WHAT YOU HAVE TO DO ▸ The whole listing that follows, pictures excepted, should be printed again exactly as given.

DATA SECTION ▸
★ ★ ★ ★

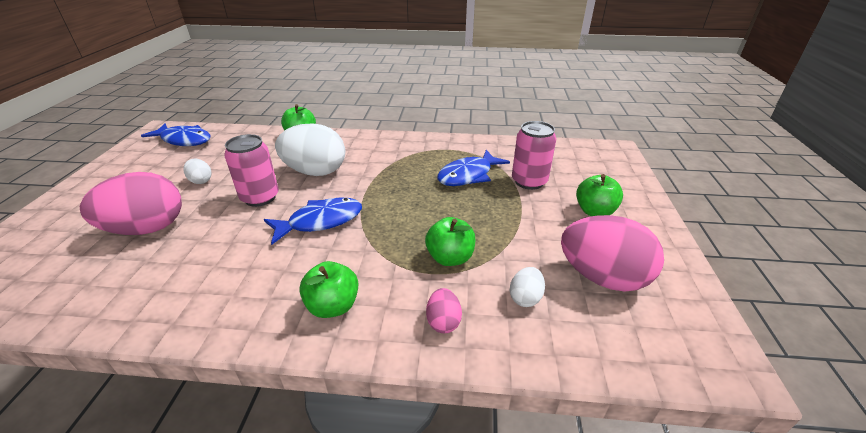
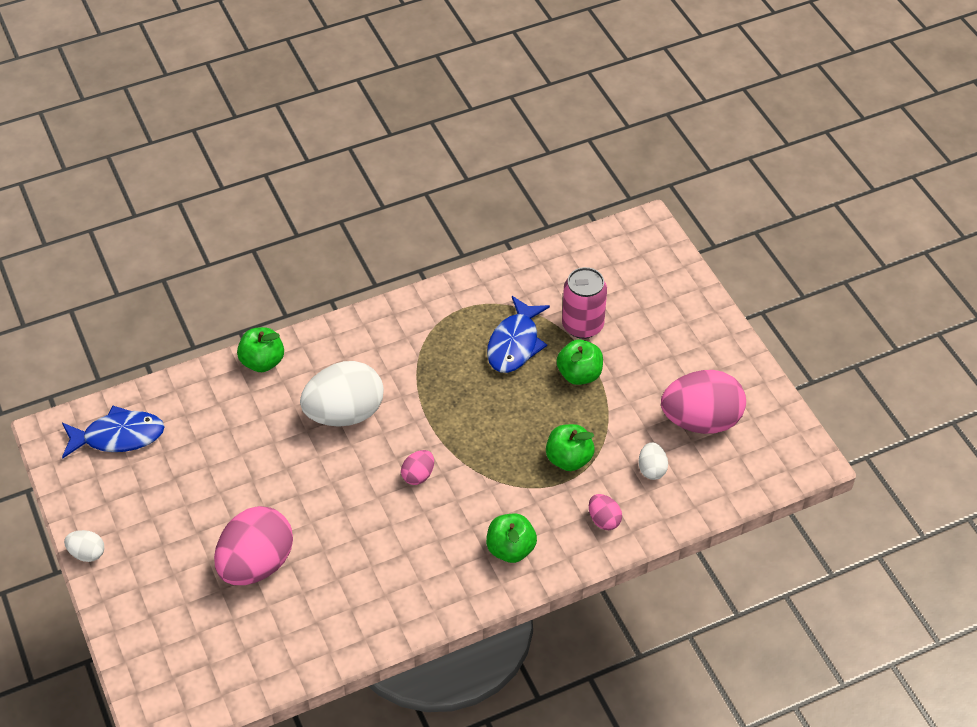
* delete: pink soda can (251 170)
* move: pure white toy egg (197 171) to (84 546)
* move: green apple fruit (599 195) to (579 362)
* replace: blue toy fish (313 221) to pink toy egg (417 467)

★ ★ ★ ★

COMPLETED EXERCISE ▸
* delete: pink soda can (251 170)
* move: pure white toy egg (197 171) to (84 546)
* move: green apple fruit (599 195) to (579 362)
* replace: blue toy fish (313 221) to pink toy egg (417 467)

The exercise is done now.